The problem :: Copy the records exactly, leaving out every picture.
:: Input for this task
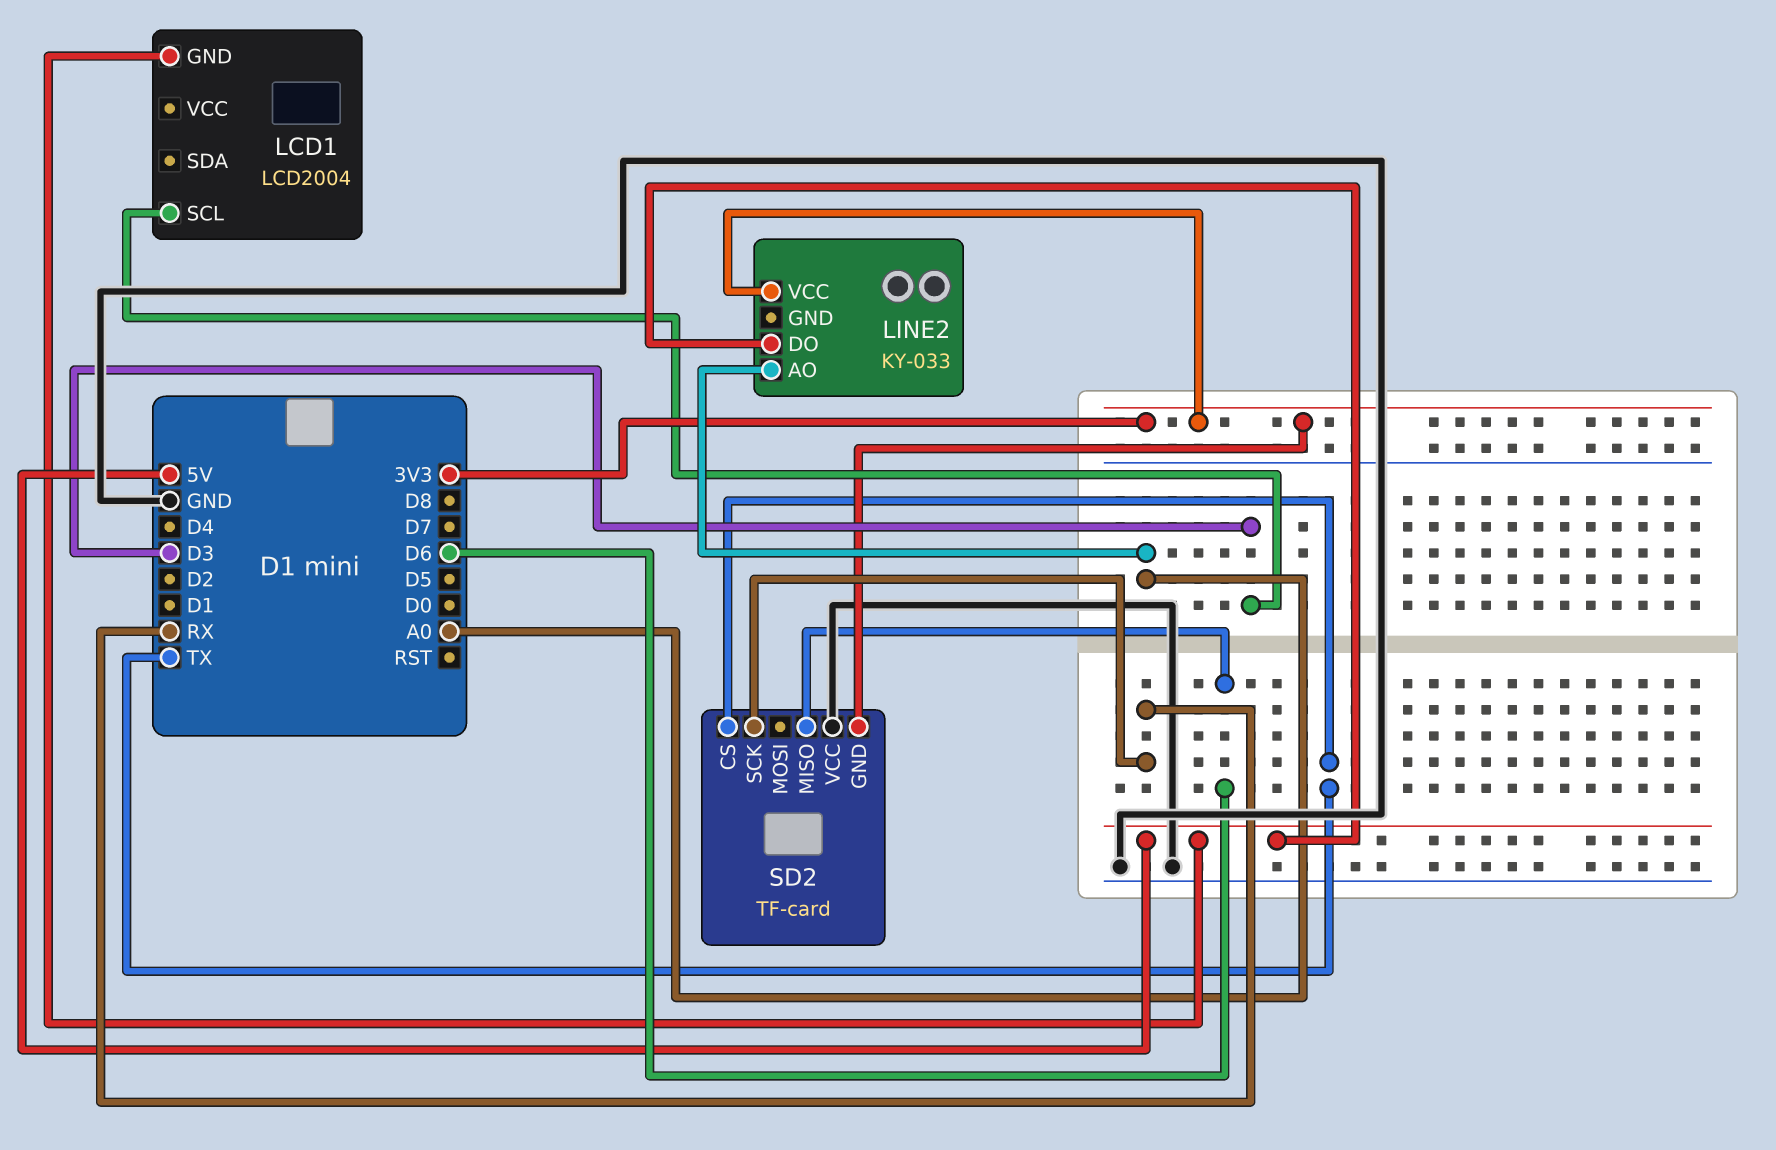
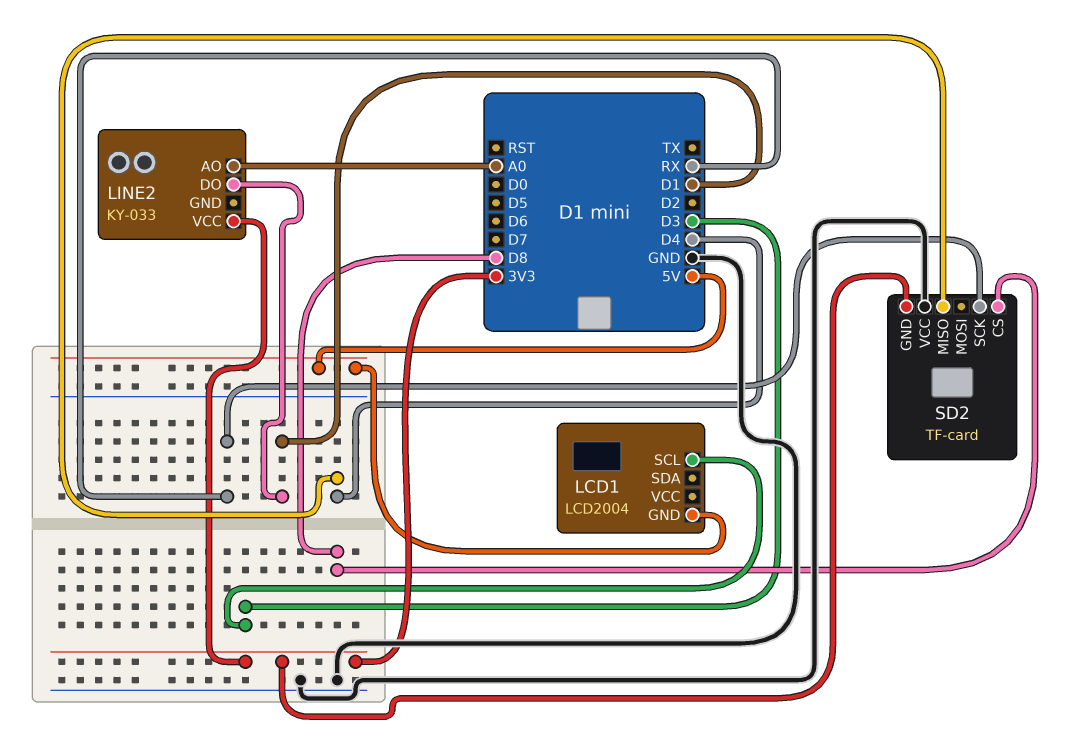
LINE2 pin DO: 5V -> D1
SD2 pin CS: TX -> D8
SD2 pin MISO: D6 -> D4

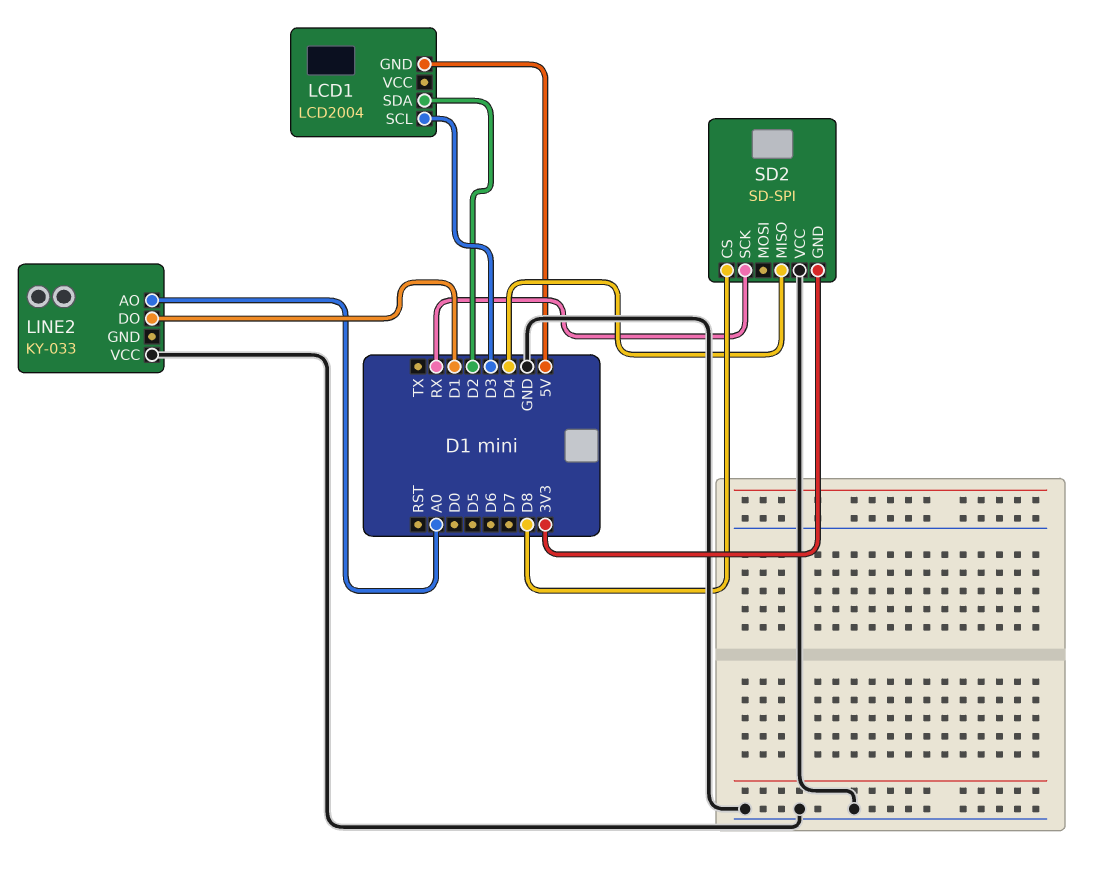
LCD1 pin SDA: none -> D2
LINE2 pin VCC: 3V3 -> GND
SD2: TF-card -> SD-SPI

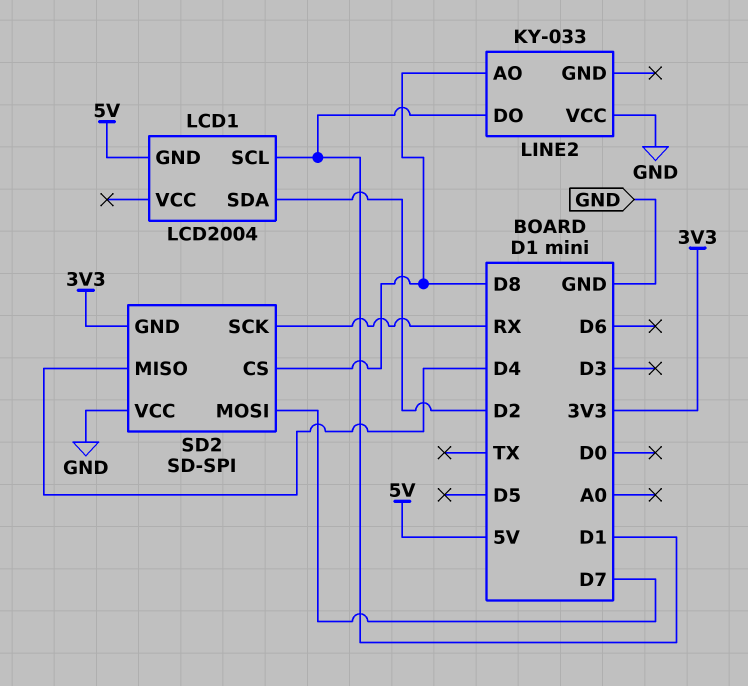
LCD1 pin SCL: D3 -> D1
LINE2 pin AO: A0 -> D8
SD2 pin MOSI: none -> D7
::::
Result of this exercise ::
LINE2 pin DO: 5V -> D1
SD2 pin CS: TX -> D8
SD2 pin MISO: D6 -> D4

LCD1 pin SDA: none -> D2
LINE2 pin VCC: 3V3 -> GND
SD2: TF-card -> SD-SPI

LCD1 pin SCL: D3 -> D1
LINE2 pin AO: A0 -> D8
SD2 pin MOSI: none -> D7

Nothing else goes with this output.